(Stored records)
.....

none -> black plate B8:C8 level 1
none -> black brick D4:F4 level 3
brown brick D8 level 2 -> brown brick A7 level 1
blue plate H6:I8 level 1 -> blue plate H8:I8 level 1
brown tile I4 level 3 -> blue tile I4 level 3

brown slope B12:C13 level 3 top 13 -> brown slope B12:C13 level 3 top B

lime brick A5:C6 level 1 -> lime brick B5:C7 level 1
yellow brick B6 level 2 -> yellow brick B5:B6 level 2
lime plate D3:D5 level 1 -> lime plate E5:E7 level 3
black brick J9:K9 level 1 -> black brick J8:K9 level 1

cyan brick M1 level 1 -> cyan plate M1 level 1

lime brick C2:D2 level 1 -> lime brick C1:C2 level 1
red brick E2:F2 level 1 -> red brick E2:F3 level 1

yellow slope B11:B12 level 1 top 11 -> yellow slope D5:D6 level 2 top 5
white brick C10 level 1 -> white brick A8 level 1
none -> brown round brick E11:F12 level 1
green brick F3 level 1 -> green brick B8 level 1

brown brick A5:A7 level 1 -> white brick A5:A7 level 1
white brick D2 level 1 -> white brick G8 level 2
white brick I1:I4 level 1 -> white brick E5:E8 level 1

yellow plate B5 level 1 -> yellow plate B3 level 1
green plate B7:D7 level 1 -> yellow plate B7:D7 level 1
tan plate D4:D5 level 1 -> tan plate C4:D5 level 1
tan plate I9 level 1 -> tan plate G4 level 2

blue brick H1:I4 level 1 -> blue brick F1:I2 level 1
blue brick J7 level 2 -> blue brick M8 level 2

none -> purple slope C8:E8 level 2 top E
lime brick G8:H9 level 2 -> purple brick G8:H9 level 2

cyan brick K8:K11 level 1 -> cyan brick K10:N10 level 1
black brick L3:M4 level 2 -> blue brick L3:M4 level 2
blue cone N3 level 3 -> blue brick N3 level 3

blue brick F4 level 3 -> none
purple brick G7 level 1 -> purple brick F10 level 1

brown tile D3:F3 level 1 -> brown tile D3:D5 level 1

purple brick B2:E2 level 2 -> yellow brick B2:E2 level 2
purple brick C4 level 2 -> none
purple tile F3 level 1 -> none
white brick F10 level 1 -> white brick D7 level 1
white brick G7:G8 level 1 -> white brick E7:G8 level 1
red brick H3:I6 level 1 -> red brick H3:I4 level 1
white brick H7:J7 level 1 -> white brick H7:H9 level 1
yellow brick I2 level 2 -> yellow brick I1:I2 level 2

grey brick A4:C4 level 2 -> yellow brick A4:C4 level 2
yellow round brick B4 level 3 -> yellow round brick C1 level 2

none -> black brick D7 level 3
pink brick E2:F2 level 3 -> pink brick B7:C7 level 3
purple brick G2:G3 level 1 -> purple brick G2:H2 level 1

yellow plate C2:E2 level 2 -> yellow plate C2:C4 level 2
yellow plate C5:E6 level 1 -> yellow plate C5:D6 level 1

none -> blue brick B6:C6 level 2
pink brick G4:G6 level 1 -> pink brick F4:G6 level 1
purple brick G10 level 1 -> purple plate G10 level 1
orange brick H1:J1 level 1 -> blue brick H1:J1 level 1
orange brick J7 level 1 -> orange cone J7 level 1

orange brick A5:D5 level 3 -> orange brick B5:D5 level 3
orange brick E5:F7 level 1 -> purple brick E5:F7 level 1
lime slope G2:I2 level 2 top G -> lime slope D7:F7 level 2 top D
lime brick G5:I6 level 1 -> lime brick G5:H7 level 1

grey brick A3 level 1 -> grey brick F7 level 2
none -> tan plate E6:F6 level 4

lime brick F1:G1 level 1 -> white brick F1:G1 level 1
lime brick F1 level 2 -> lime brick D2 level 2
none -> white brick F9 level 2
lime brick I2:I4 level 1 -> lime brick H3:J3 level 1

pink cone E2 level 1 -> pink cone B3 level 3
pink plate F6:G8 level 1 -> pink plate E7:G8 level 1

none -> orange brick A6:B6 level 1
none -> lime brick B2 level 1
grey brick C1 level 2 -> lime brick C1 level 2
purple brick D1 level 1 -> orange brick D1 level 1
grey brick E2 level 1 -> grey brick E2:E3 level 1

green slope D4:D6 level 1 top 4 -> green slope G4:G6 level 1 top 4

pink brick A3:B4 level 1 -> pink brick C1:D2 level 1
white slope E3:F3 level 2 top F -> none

.....

WHAT IS EXPECTED — The lines from the start of the entries above through the line containing "white brick D2" are the ones to return, please; copy them exactly and include both ends.

YOUR SOLUTION —
none -> black plate B8:C8 level 1
none -> black brick D4:F4 level 3
brown brick D8 level 2 -> brown brick A7 level 1
blue plate H6:I8 level 1 -> blue plate H8:I8 level 1
brown tile I4 level 3 -> blue tile I4 level 3

brown slope B12:C13 level 3 top 13 -> brown slope B12:C13 level 3 top B

lime brick A5:C6 level 1 -> lime brick B5:C7 level 1
yellow brick B6 level 2 -> yellow brick B5:B6 level 2
lime plate D3:D5 level 1 -> lime plate E5:E7 level 3
black brick J9:K9 level 1 -> black brick J8:K9 level 1

cyan brick M1 level 1 -> cyan plate M1 level 1

lime brick C2:D2 level 1 -> lime brick C1:C2 level 1
red brick E2:F2 level 1 -> red brick E2:F3 level 1

yellow slope B11:B12 level 1 top 11 -> yellow slope D5:D6 level 2 top 5
white brick C10 level 1 -> white brick A8 level 1
none -> brown round brick E11:F12 level 1
green brick F3 level 1 -> green brick B8 level 1

brown brick A5:A7 level 1 -> white brick A5:A7 level 1
white brick D2 level 1 -> white brick G8 level 2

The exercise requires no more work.